▸ TASK TO CARRY OUT
Your answer must be the records below, repeated exactly, with every picture left out.

▸ DATASET EXCERPTS
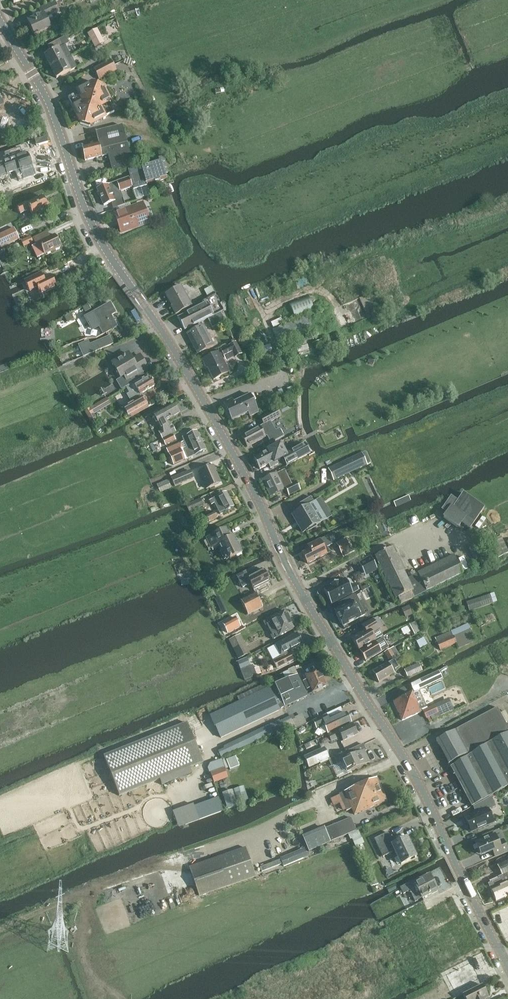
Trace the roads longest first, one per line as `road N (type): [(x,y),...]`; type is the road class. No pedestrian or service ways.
road 1 (tertiary): [(507,967),(403,756),(301,592),(165,336),(92,224),(51,107),(0,20)]
road 2 (track): [(165,336),(114,348),(0,399)]

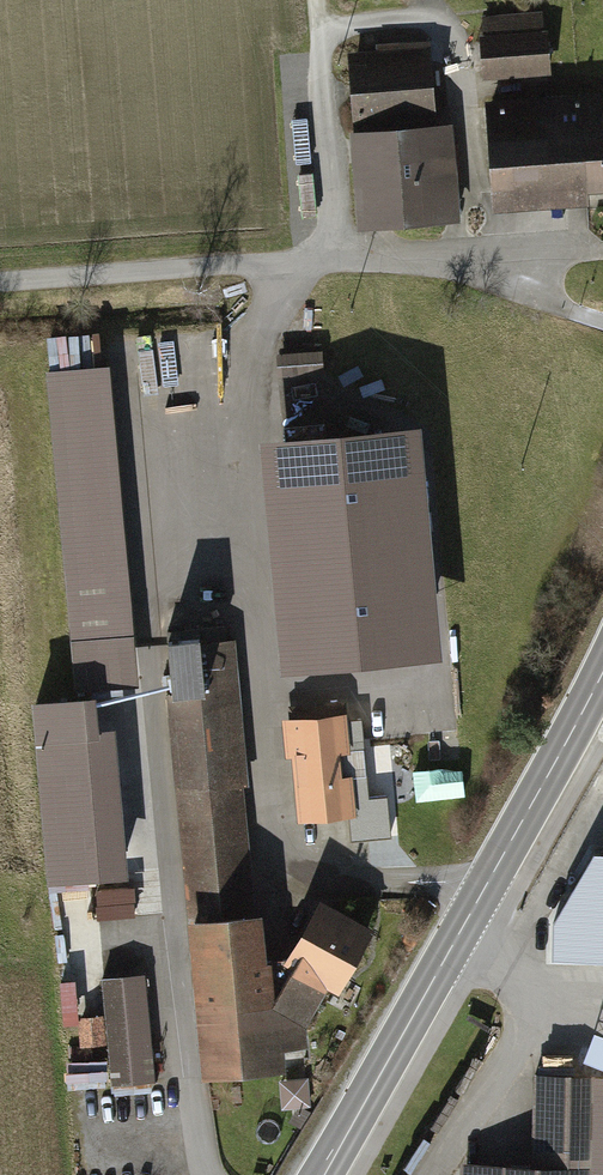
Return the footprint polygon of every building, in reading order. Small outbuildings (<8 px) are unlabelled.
[(540,15),(484,19),(488,69),(543,65),(540,15)] [(381,66),(354,68),(366,223),(443,217),(442,201),(421,202),(418,159),(433,158),(424,42),(379,46),(381,66)] [(491,106),(497,191),(602,184),(602,128),(581,129),(581,117),(601,116),(599,94),(577,95),(577,100),(491,106)] [(110,367),(48,372),(76,689),(138,684),(110,367)] [(424,430),(265,443),(285,676),(444,662),(424,430)] [(239,636),(166,644),(211,1080),(303,1070),(299,1045),(321,1044),(315,1023),(335,989),(351,997),(385,930),(330,900),(287,974),(280,915),(260,917),(246,790),(256,788),(239,636)] [(97,698),(33,704),(49,886),(128,880),(116,730),(100,732),(97,698)] [(353,715),(288,722),(292,763),(300,762),(307,823),(364,817),(353,715)] [(141,976),(108,979),(116,1084),(160,1080),(155,1006),(144,1007),(141,976)] [(543,1076),(541,1167),(468,1165),(467,1174),(602,1174),(602,1077),(543,1076)]
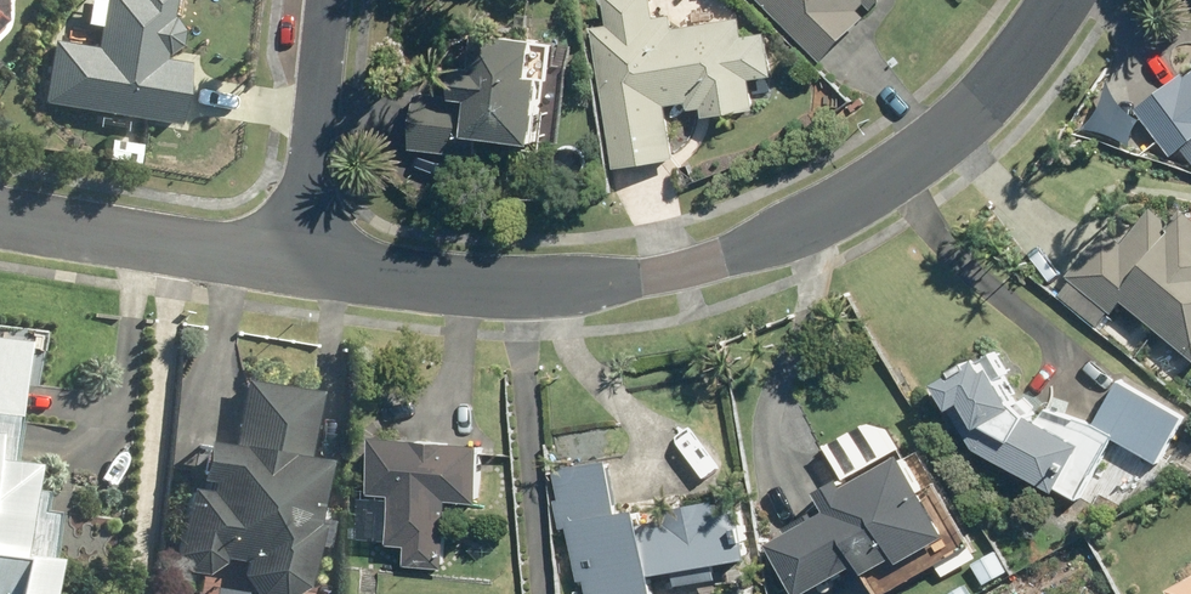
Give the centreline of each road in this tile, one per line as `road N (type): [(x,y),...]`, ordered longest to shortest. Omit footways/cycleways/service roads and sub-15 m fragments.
road 1 (residential): [(304,255),(545,278),(641,276),(727,257),(817,217),(903,163),(982,102),(1057,0)]
road 2 (residential): [(0,208),(304,255)]
road 3 (residential): [(329,0),(304,255)]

▸ ANSWER FOR THIS EXERCISE
Trace the roads longest first, one per line as `road N (type): [(x,y),...]`; type is the road class. No pedestrian or service ways.
road 1 (tertiary): [(507,967),(403,756),(301,592),(165,336),(92,224),(51,107),(0,20)]
road 2 (track): [(165,336),(114,348),(0,399)]

Return the footprint polygon of every building, in reading order. Small outbuildings (<8 px) are unlabelled.
[(540,15),(484,19),(488,69),(543,65),(540,15)] [(381,66),(354,68),(366,223),(443,217),(442,201),(421,202),(418,159),(433,158),(424,42),(379,46),(381,66)] [(491,106),(497,191),(602,184),(602,128),(581,129),(581,117),(601,116),(599,94),(577,95),(577,100),(491,106)] [(110,367),(48,372),(76,689),(138,684),(110,367)] [(424,430),(265,443),(285,676),(444,662),(424,430)] [(239,636),(166,644),(211,1080),(303,1070),(299,1045),(321,1044),(315,1023),(335,989),(351,997),(385,930),(330,900),(287,974),(280,915),(260,917),(246,790),(256,788),(239,636)] [(97,698),(33,704),(49,886),(128,880),(116,730),(100,732),(97,698)] [(353,715),(288,722),(292,763),(300,762),(307,823),(364,817),(353,715)] [(141,976),(108,979),(116,1084),(160,1080),(155,1006),(144,1007),(141,976)] [(543,1076),(541,1167),(468,1165),(467,1174),(602,1174),(602,1077),(543,1076)]
Give the centreline of each road in this tile, one per line as `road N (type): [(x,y),...]`, ordered longest to shortest. Omit footways/cycleways/service roads and sub-15 m fragments.
road 1 (residential): [(304,255),(545,278),(641,276),(727,257),(817,217),(903,163),(982,102),(1057,0)]
road 2 (residential): [(0,208),(304,255)]
road 3 (residential): [(329,0),(304,255)]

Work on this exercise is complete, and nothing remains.